→ **Problem to solve**:
Reproduce what is written in the records below exactly, and leave out the images.

→ **Data**:
------------------------------------------------------------
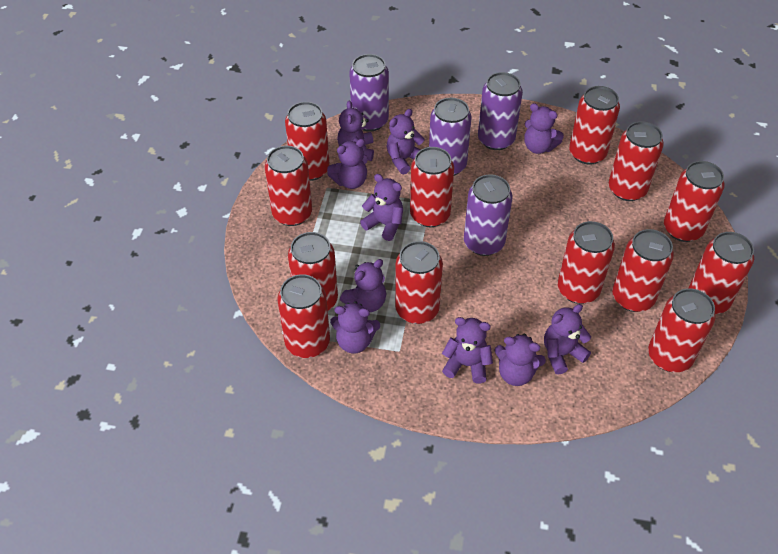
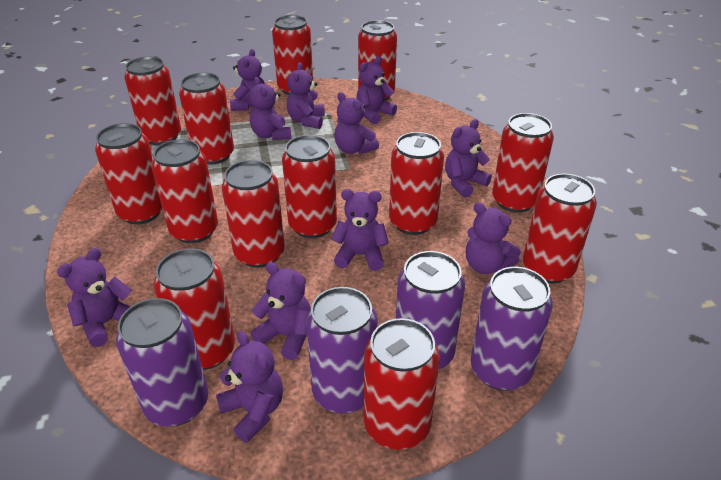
purple teddy bear: [327,139,368,189] [330,301,380,353] [337,100,374,161] [340,259,386,312] [360,174,403,241] [387,109,425,175] [442,317,493,384] [494,334,546,386] [524,103,564,154] [544,304,591,375] = 10 -> [57,248,132,347] [216,331,283,443] [230,49,265,111] [249,77,291,140] [250,262,311,360] [287,62,325,129] [331,189,389,271] [335,92,379,154] [356,56,397,124] [445,119,492,198] [466,202,521,274] = 11

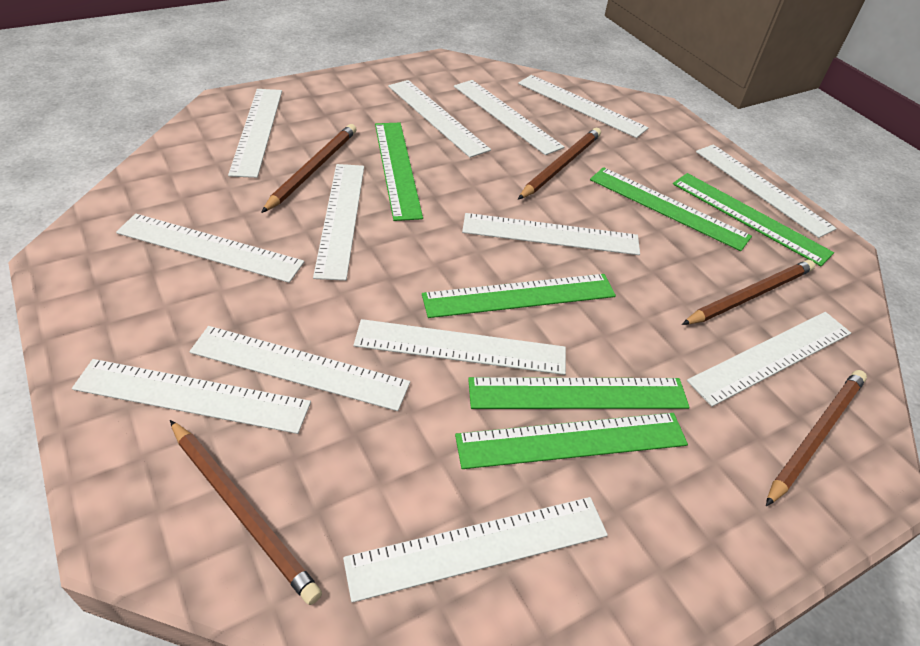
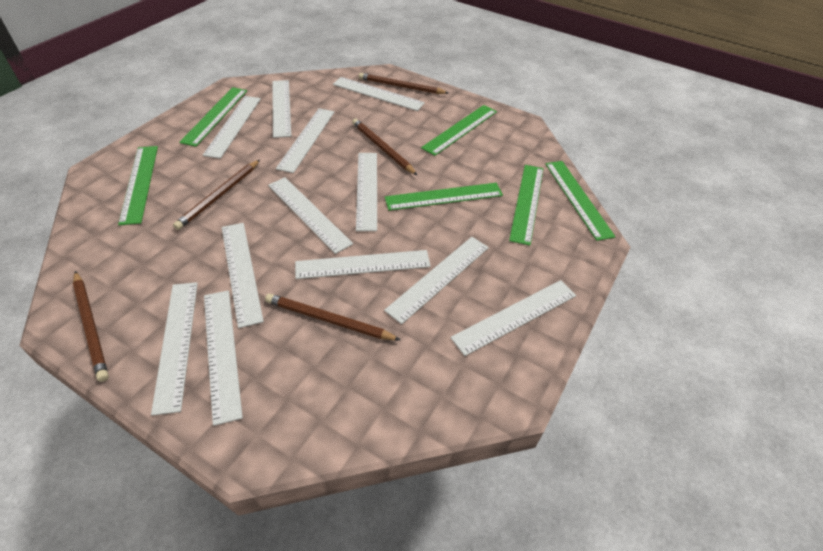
white ruler: [72,359,311,434] [116,214,304,283] [189,326,410,411] [228,89,282,178] [313,164,364,281] [343,497,608,603] [354,319,566,375] [388,80,491,158] [454,80,564,155] [462,213,640,255] [518,75,648,138] [687,312,851,407] [696,145,836,238] = 13 -> [151,282,198,416] [203,96,261,159] [204,291,243,426] [222,223,264,328] [268,177,353,254] [272,80,291,138] [276,108,335,173] [295,250,431,279] [333,77,425,111] [356,153,377,231] [384,237,489,324] [450,280,576,356] = 12

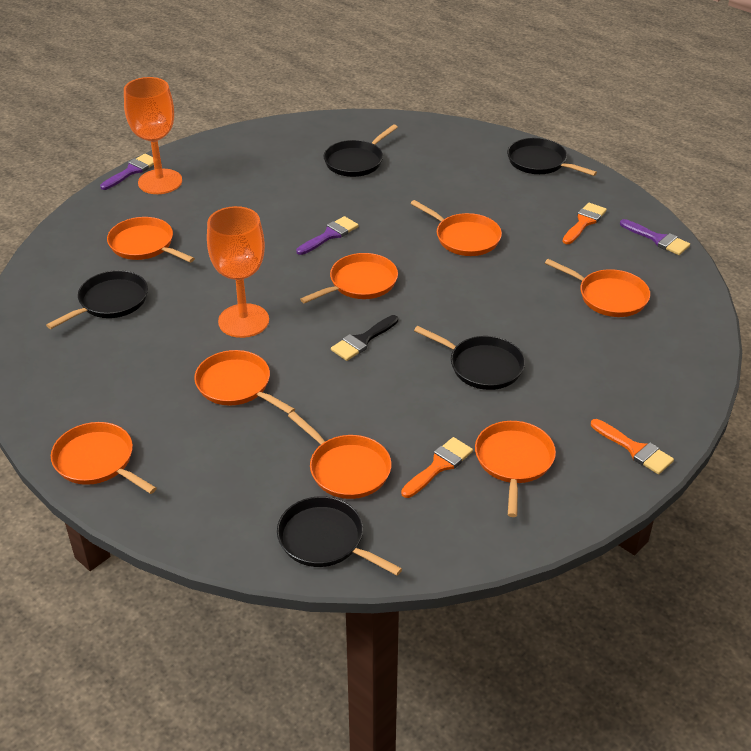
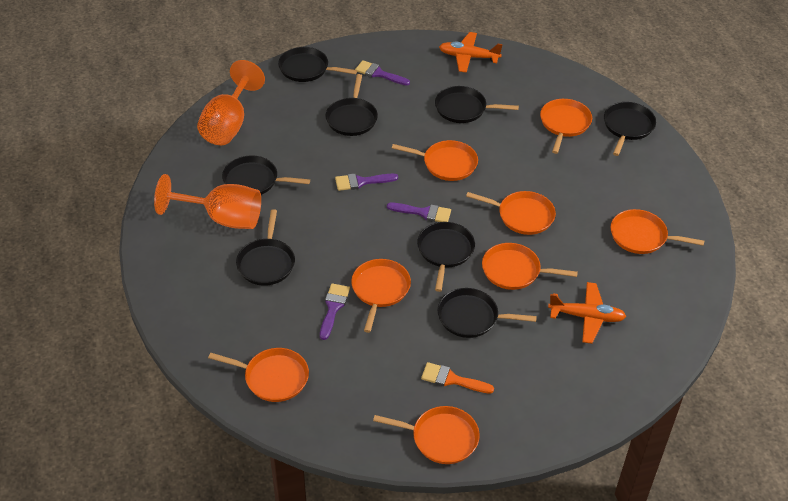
black brush: [331,315,398,361] = 1 -> none = 0
black pan: [46,270,148,329] [277,496,402,576] [324,124,398,177] [414,326,525,390] [507,138,597,176] = 5 -> [222,155,310,195] [236,209,295,286] [278,47,357,82] [325,74,378,136] [417,222,475,292] [435,86,519,123] [438,288,537,338] [604,102,656,156] = 8
orange brush: [401,437,473,498] [562,203,607,244] [591,419,674,474] = 3 -> [421,362,494,394] = 1
orange plane: none = 0 -> [439,32,503,73] [548,282,627,344] = 2
purple brush: [100,154,154,190] [296,216,359,255] [620,219,690,255] = 3 -> [320,283,350,340] [335,173,398,191] [355,60,410,86] [387,203,451,222] = 4

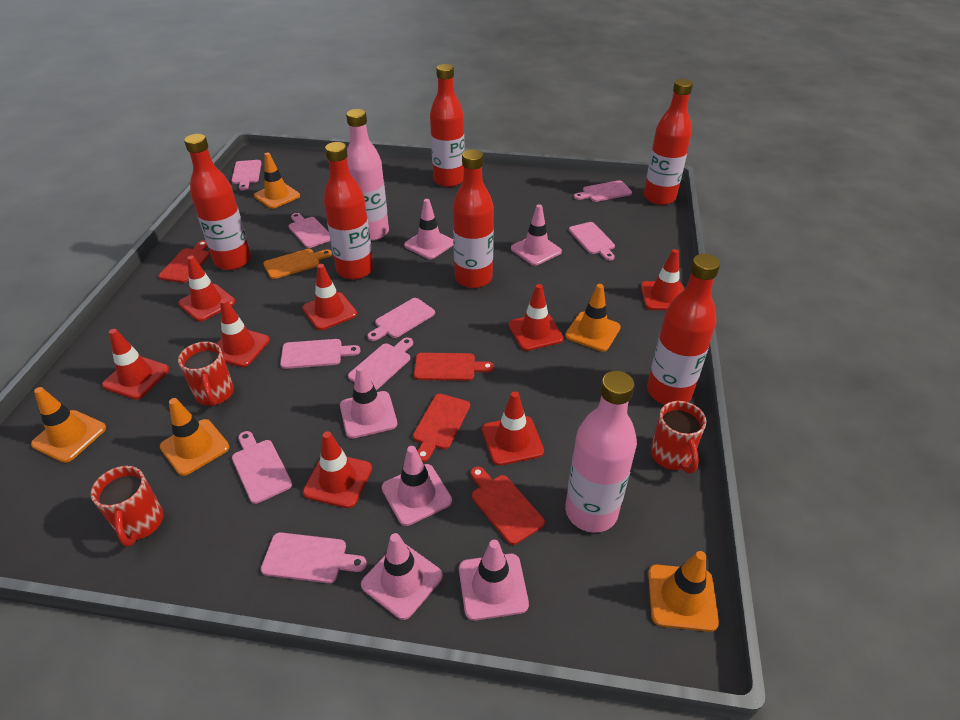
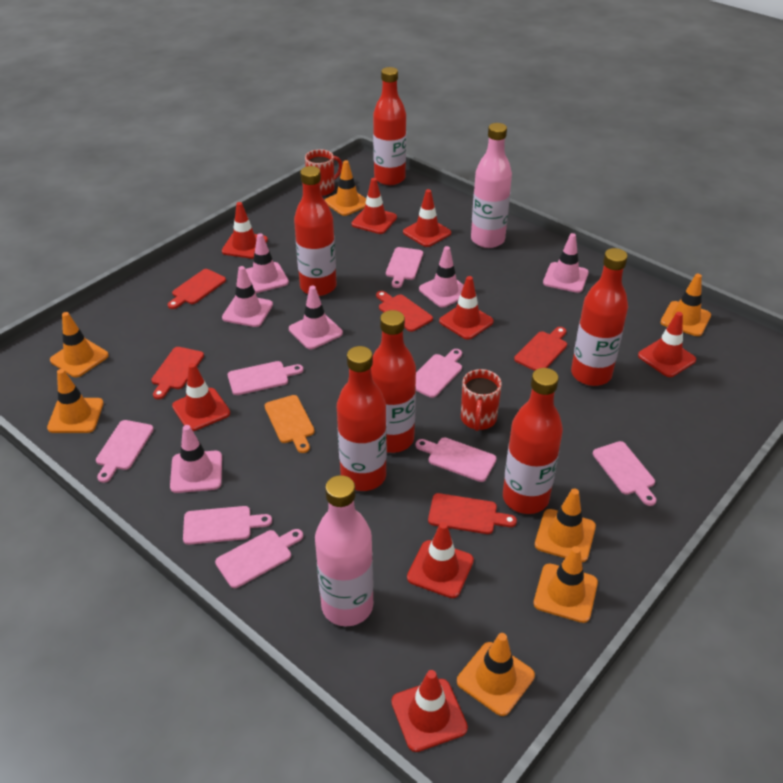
orange traffic cone: [31,387,106,463] [160,398,230,476] [254,152,300,209] [565,284,621,352] [648,551,719,632] = 5 -> [47,369,104,433] [50,312,109,377] [325,160,366,216] [457,633,535,716] [534,546,598,623] [535,488,596,562] [660,274,711,336] = 7
pink cutting board: [231,160,262,191] [232,431,292,504] [261,532,367,583] [280,339,360,369] [289,213,330,248] [348,337,413,390] [367,298,435,341] [569,222,615,261] [574,180,632,202] = 9 -> [96,420,154,483] [183,506,272,545] [215,529,303,588] [228,361,303,395] [386,247,423,288] [416,349,462,398] [416,438,497,482] [593,441,656,506] = 8
red cutting board: [158,241,210,283] [413,394,470,462] [414,353,494,381] [470,466,545,545] = 4 -> [151,347,204,399] [168,269,226,309] [376,291,433,332] [428,493,517,534] [514,327,567,371] = 5
red mug: [91,466,163,547] [178,342,234,406] [651,401,706,473] = 3 -> [305,149,343,196] [461,369,502,431] = 2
------------------------------------------------------------
→ **Response box**:
purple teddy bear: [327,139,368,189] [330,301,380,353] [337,100,374,161] [340,259,386,312] [360,174,403,241] [387,109,425,175] [442,317,493,384] [494,334,546,386] [524,103,564,154] [544,304,591,375] = 10 -> [57,248,132,347] [216,331,283,443] [230,49,265,111] [249,77,291,140] [250,262,311,360] [287,62,325,129] [331,189,389,271] [335,92,379,154] [356,56,397,124] [445,119,492,198] [466,202,521,274] = 11

white ruler: [72,359,311,434] [116,214,304,283] [189,326,410,411] [228,89,282,178] [313,164,364,281] [343,497,608,603] [354,319,566,375] [388,80,491,158] [454,80,564,155] [462,213,640,255] [518,75,648,138] [687,312,851,407] [696,145,836,238] = 13 -> [151,282,198,416] [203,96,261,159] [204,291,243,426] [222,223,264,328] [268,177,353,254] [272,80,291,138] [276,108,335,173] [295,250,431,279] [333,77,425,111] [356,153,377,231] [384,237,489,324] [450,280,576,356] = 12

black brush: [331,315,398,361] = 1 -> none = 0
black pan: [46,270,148,329] [277,496,402,576] [324,124,398,177] [414,326,525,390] [507,138,597,176] = 5 -> [222,155,310,195] [236,209,295,286] [278,47,357,82] [325,74,378,136] [417,222,475,292] [435,86,519,123] [438,288,537,338] [604,102,656,156] = 8
orange brush: [401,437,473,498] [562,203,607,244] [591,419,674,474] = 3 -> [421,362,494,394] = 1
orange plane: none = 0 -> [439,32,503,73] [548,282,627,344] = 2
purple brush: [100,154,154,190] [296,216,359,255] [620,219,690,255] = 3 -> [320,283,350,340] [335,173,398,191] [355,60,410,86] [387,203,451,222] = 4

orange traffic cone: [31,387,106,463] [160,398,230,476] [254,152,300,209] [565,284,621,352] [648,551,719,632] = 5 -> [47,369,104,433] [50,312,109,377] [325,160,366,216] [457,633,535,716] [534,546,598,623] [535,488,596,562] [660,274,711,336] = 7
pink cutting board: [231,160,262,191] [232,431,292,504] [261,532,367,583] [280,339,360,369] [289,213,330,248] [348,337,413,390] [367,298,435,341] [569,222,615,261] [574,180,632,202] = 9 -> [96,420,154,483] [183,506,272,545] [215,529,303,588] [228,361,303,395] [386,247,423,288] [416,349,462,398] [416,438,497,482] [593,441,656,506] = 8
red cutting board: [158,241,210,283] [413,394,470,462] [414,353,494,381] [470,466,545,545] = 4 -> [151,347,204,399] [168,269,226,309] [376,291,433,332] [428,493,517,534] [514,327,567,371] = 5
red mug: [91,466,163,547] [178,342,234,406] [651,401,706,473] = 3 -> [305,149,343,196] [461,369,502,431] = 2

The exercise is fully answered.